• [Directions]: Whenever a line in the data below includes the string "none", copy it out.

• [Stored data]:
-*-*-
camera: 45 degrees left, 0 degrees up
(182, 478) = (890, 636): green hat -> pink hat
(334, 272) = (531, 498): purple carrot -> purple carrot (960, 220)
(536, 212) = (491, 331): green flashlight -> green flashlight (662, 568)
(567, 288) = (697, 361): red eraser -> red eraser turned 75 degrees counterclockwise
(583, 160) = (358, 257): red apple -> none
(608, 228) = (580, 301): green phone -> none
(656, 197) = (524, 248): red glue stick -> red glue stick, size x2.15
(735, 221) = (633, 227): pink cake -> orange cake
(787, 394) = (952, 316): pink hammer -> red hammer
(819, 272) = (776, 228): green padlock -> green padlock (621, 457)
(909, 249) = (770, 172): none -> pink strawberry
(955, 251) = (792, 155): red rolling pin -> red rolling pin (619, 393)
-*-*-
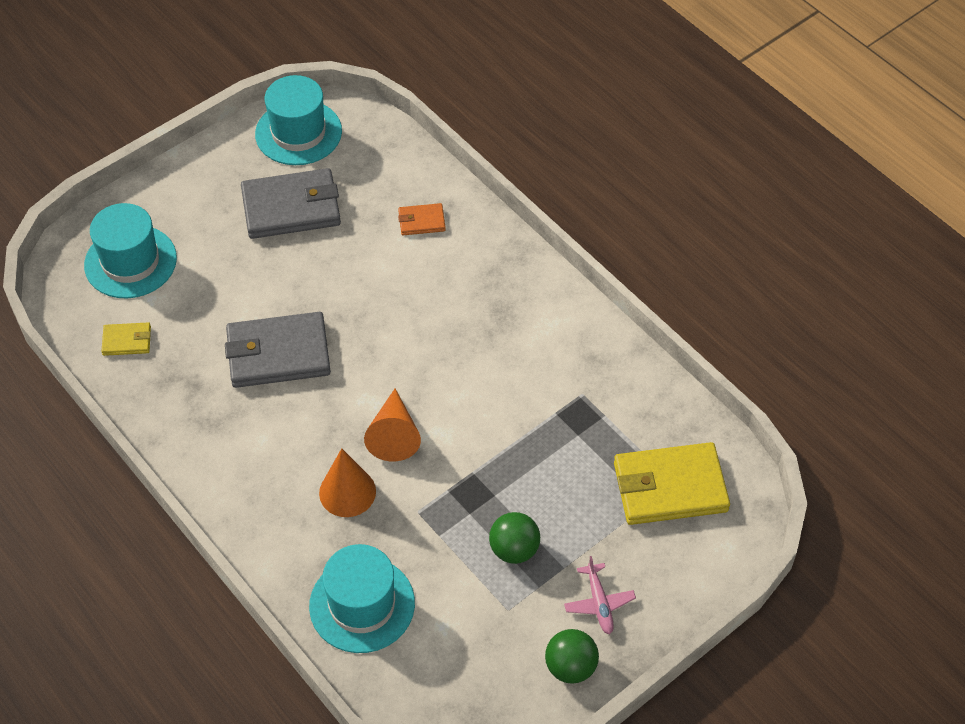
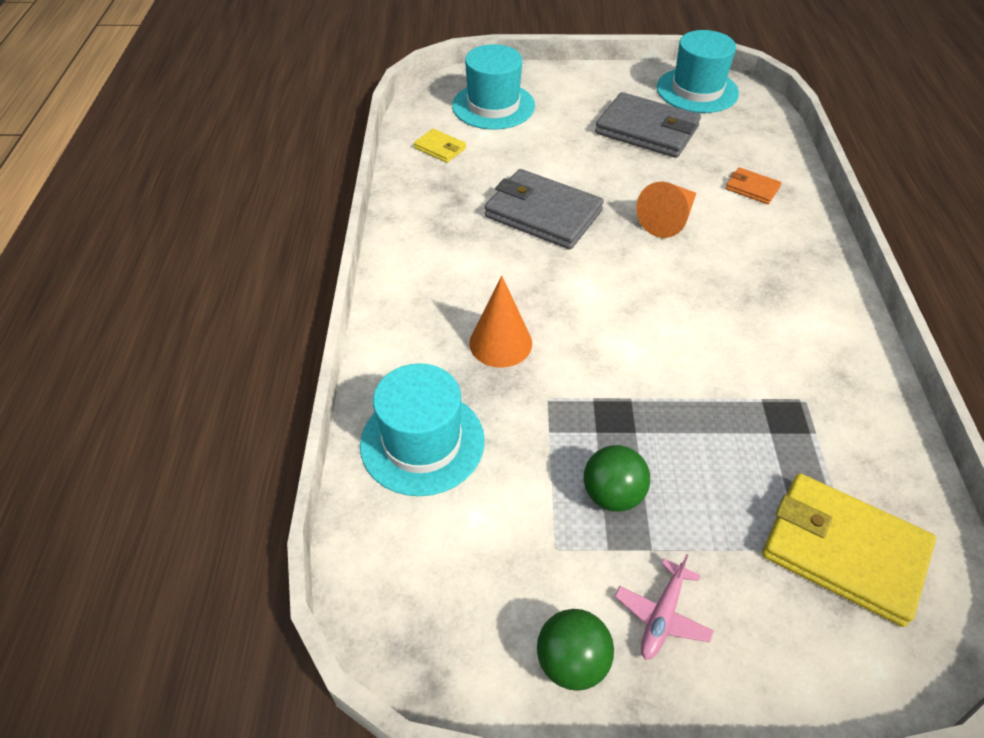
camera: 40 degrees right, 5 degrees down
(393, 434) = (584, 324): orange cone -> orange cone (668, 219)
-*-*-
• [Result]:
(583, 160) = (358, 257): red apple -> none
(608, 228) = (580, 301): green phone -> none
(909, 249) = (770, 172): none -> pink strawberry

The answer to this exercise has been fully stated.